Before-and-after object lists
◇ ◇ ◇ ◇ ◇ ◇ ◇
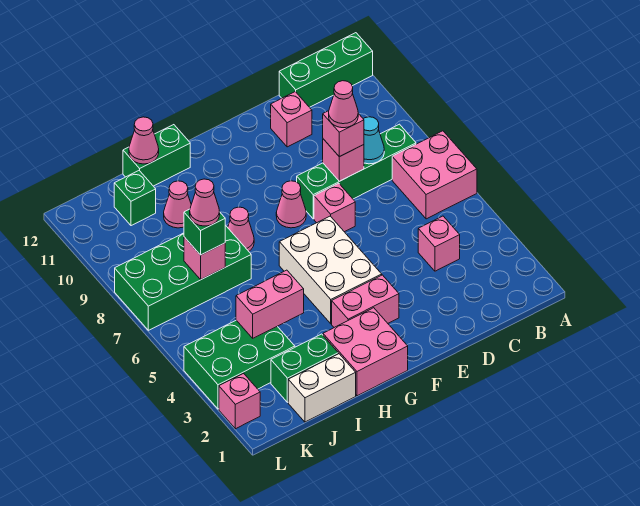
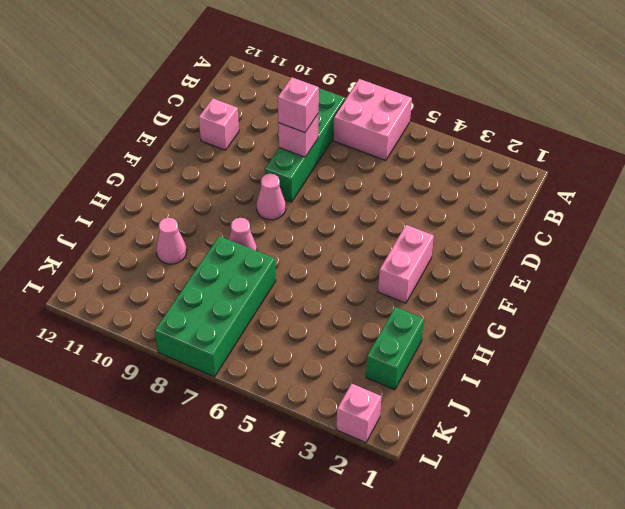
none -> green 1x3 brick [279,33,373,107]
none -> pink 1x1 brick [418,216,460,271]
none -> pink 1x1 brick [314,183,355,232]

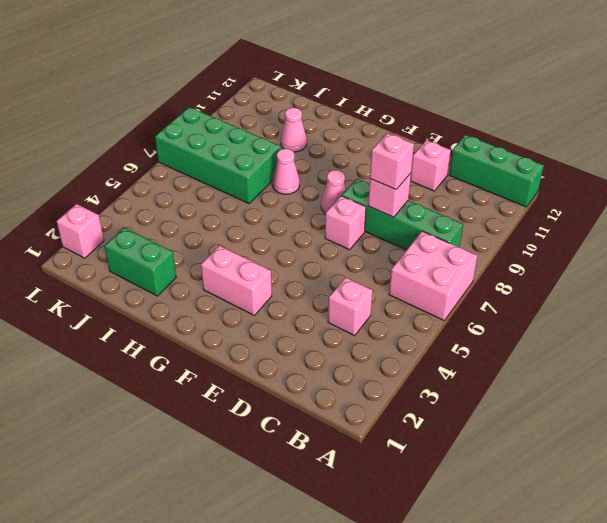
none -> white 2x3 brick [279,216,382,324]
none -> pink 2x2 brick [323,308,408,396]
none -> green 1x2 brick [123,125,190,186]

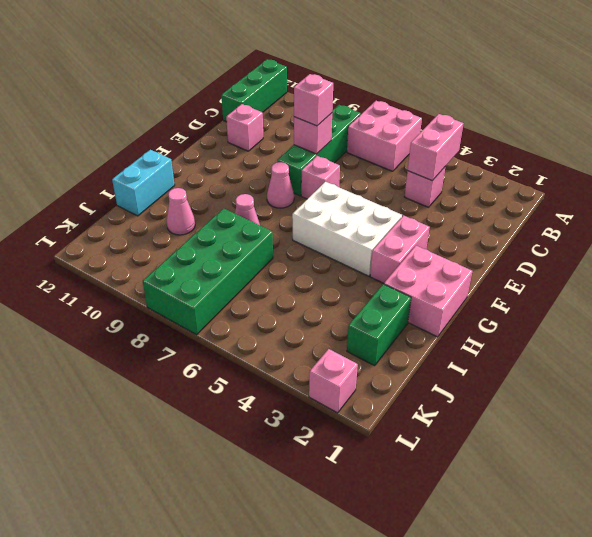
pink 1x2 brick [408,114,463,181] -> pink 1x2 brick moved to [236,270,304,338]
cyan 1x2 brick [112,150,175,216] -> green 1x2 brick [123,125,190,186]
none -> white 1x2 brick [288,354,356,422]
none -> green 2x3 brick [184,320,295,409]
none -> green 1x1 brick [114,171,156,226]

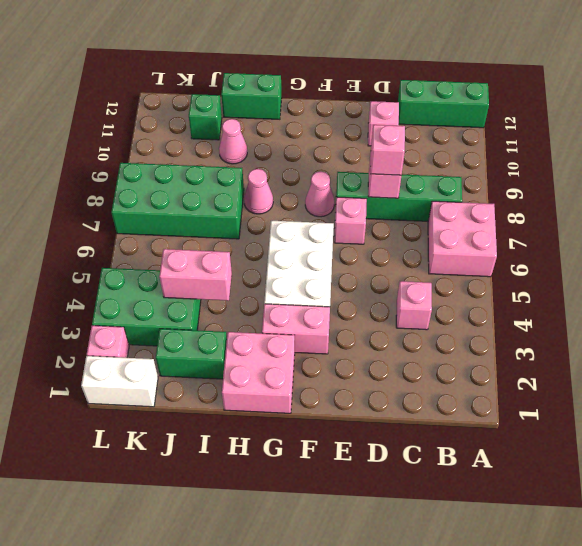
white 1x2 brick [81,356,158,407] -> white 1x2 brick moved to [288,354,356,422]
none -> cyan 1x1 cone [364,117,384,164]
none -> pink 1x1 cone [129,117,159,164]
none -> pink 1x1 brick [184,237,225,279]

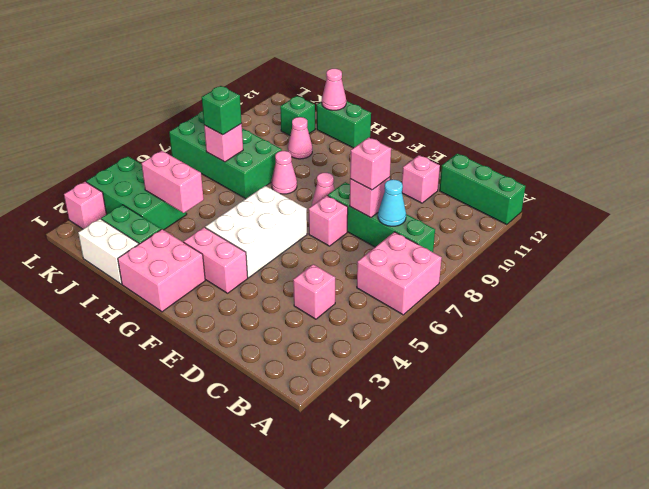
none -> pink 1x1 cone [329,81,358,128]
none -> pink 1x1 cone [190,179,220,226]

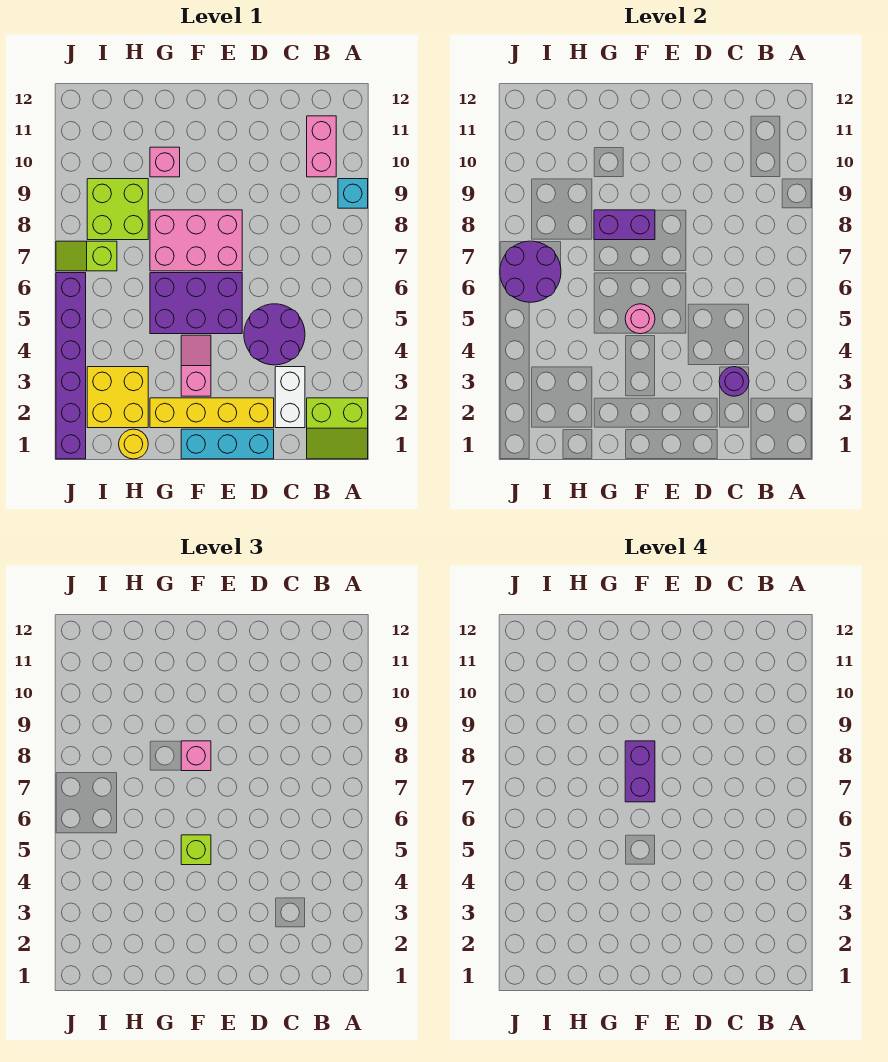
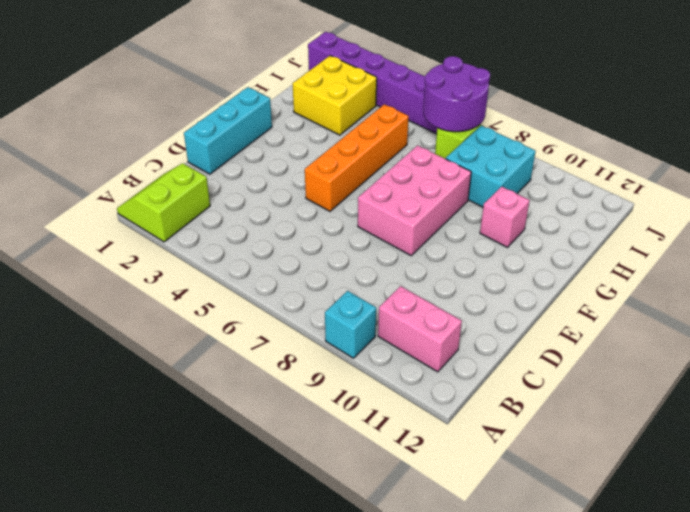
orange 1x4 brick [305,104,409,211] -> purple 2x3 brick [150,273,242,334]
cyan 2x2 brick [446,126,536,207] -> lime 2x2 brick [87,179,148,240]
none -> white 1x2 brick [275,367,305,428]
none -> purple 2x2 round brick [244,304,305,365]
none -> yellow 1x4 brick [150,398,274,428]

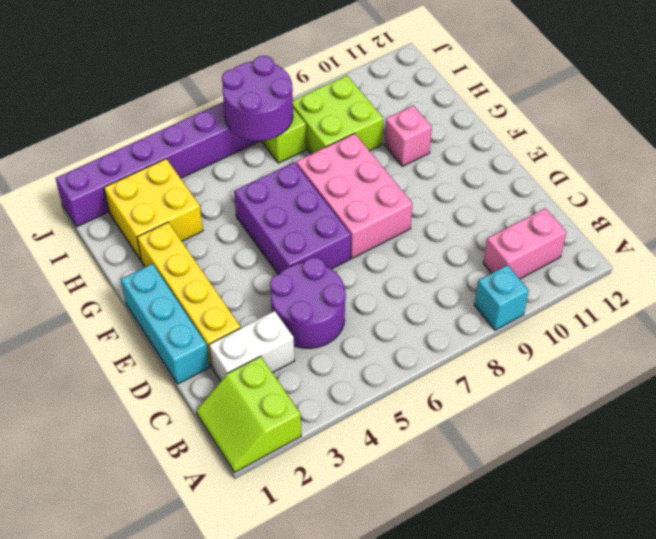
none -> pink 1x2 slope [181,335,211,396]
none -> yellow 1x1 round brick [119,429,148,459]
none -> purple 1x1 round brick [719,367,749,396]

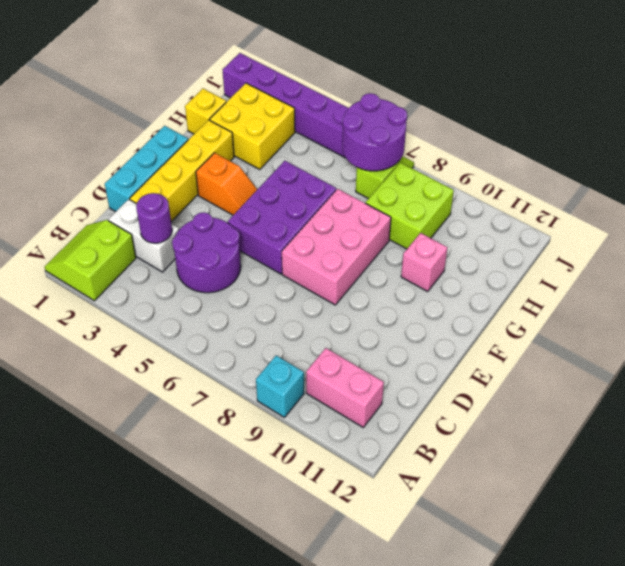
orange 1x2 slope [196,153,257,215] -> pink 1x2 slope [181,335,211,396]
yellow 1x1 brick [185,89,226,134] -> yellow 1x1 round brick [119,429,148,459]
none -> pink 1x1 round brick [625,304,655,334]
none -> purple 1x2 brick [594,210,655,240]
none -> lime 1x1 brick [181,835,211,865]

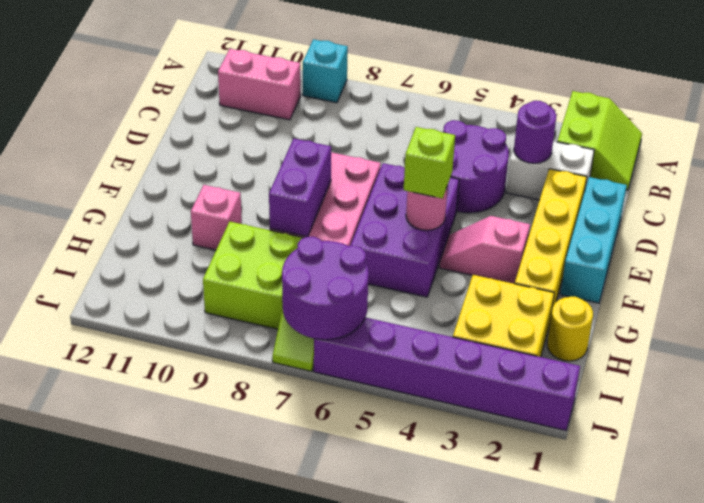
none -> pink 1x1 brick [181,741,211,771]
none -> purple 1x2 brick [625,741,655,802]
◇ ◇ ◇ ◇ ◇ ◇ ◇
» **WHAT YOU SHOULD DO**
Wherever the string "pink" is found in the entries, copy the line it sits in.

» **EXERCISE OUTPUT**
none -> pink 1x1 brick [418,216,460,271]
none -> pink 1x1 brick [314,183,355,232]
none -> pink 2x2 brick [323,308,408,396]
pink 1x2 brick [408,114,463,181] -> pink 1x2 brick moved to [236,270,304,338]
none -> pink 1x1 cone [129,117,159,164]
none -> pink 1x1 brick [184,237,225,279]
none -> pink 1x1 cone [329,81,358,128]
none -> pink 1x1 cone [190,179,220,226]
none -> pink 1x2 slope [181,335,211,396]
orange 1x2 slope [196,153,257,215] -> pink 1x2 slope [181,335,211,396]
none -> pink 1x1 round brick [625,304,655,334]
none -> pink 1x1 brick [181,741,211,771]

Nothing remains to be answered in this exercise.